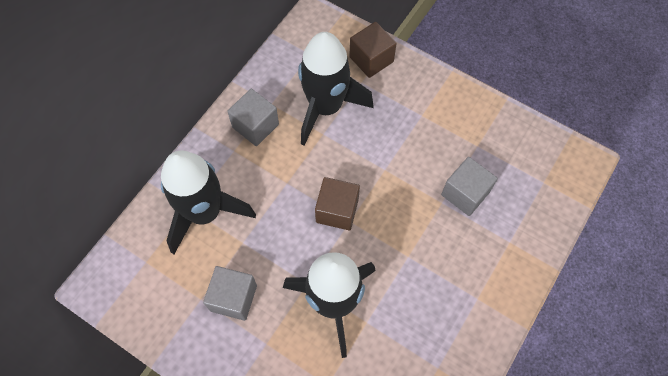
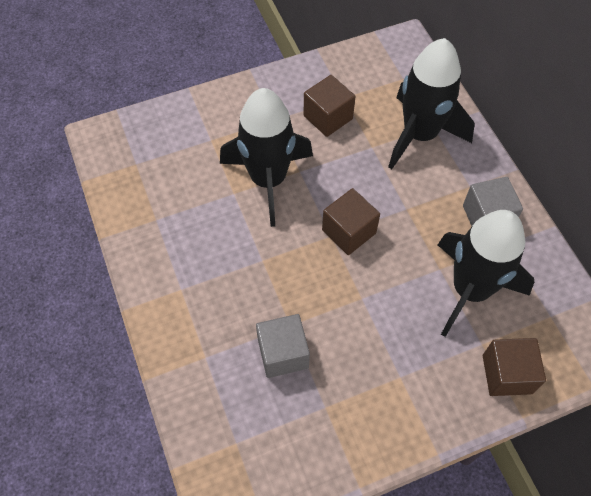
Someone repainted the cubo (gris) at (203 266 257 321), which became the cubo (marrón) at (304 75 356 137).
---
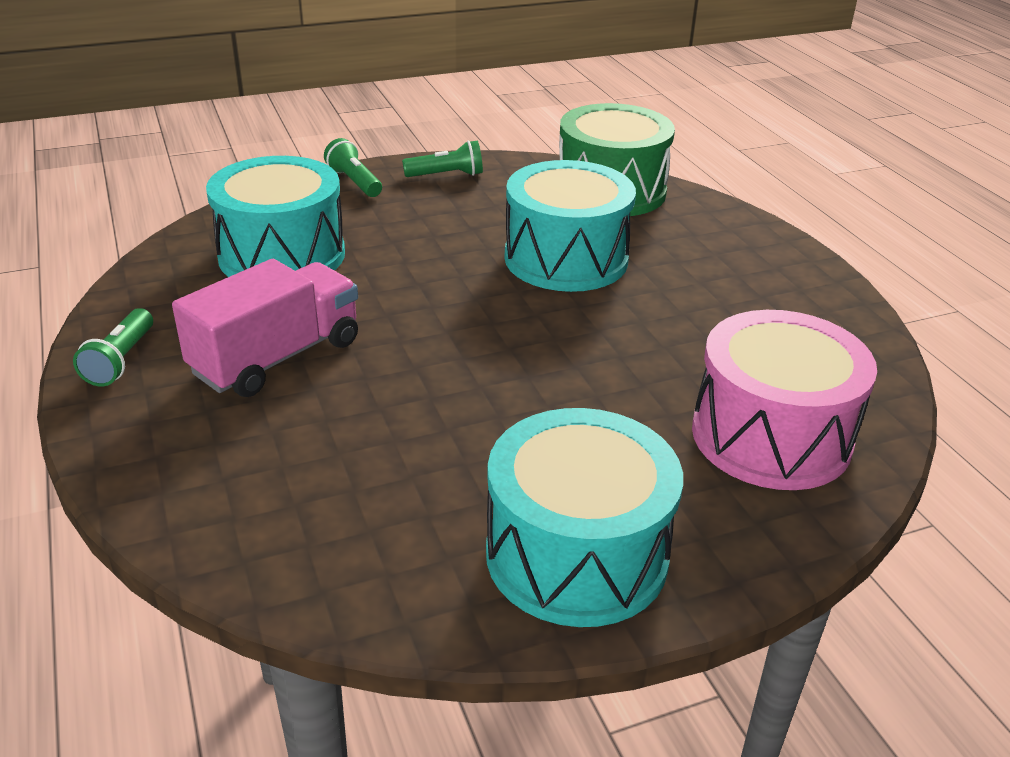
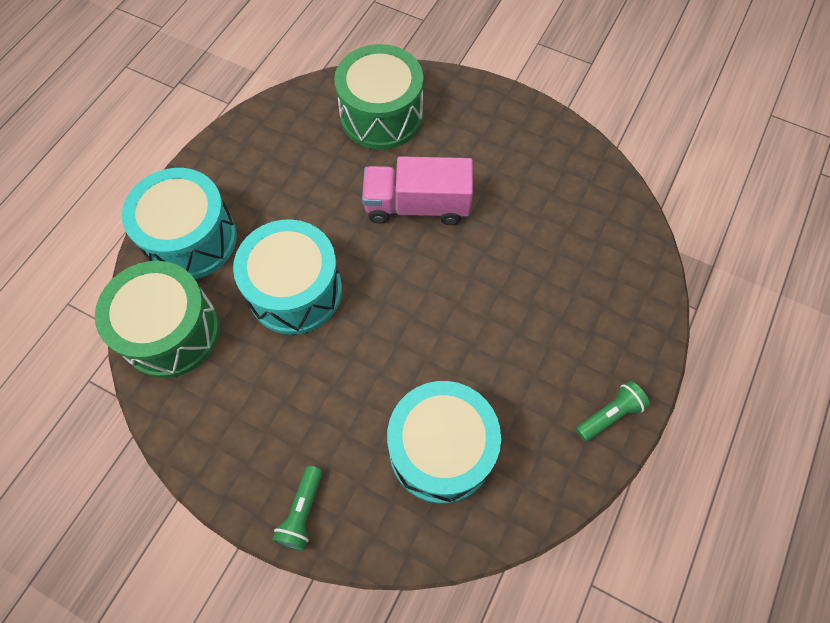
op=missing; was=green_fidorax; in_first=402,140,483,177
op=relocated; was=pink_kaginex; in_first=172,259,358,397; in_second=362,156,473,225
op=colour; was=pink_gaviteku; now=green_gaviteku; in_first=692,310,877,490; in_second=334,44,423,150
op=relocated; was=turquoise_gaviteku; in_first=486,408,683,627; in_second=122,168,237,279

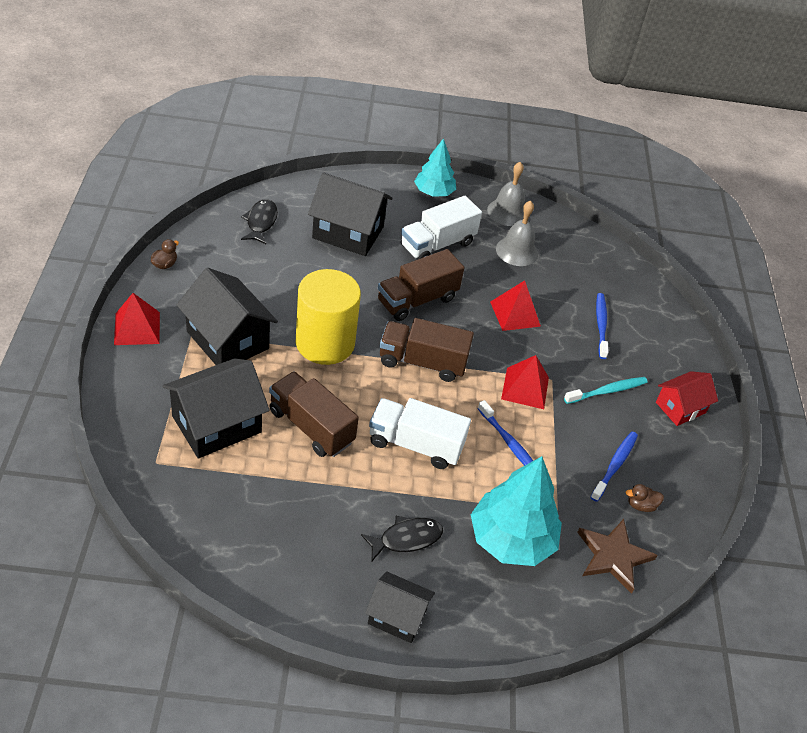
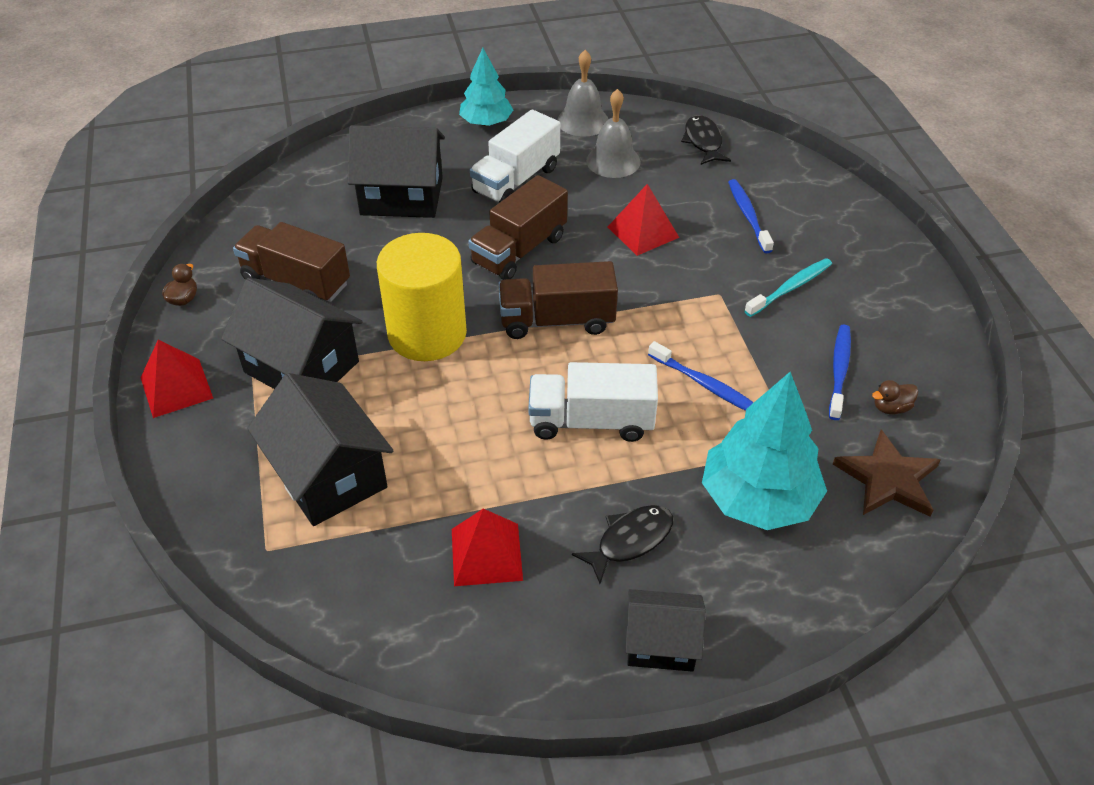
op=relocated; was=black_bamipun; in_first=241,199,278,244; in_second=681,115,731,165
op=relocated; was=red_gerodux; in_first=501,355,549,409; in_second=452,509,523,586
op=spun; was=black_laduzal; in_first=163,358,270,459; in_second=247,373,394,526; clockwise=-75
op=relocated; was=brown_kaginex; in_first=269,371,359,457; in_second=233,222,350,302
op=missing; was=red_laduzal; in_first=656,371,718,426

AIM OF THE TASK =
The lines above from the one with "op=missing; was=green_fidorax; in_first=402,140,483,177" through the one with "op=colour; was=pink_gaviteku; now=green_gaviteku;" are to be duplicated exactly, ends included, with nothing added.

TASK RESULT =
op=missing; was=green_fidorax; in_first=402,140,483,177
op=relocated; was=pink_kaginex; in_first=172,259,358,397; in_second=362,156,473,225
op=colour; was=pink_gaviteku; now=green_gaviteku; in_first=692,310,877,490; in_second=334,44,423,150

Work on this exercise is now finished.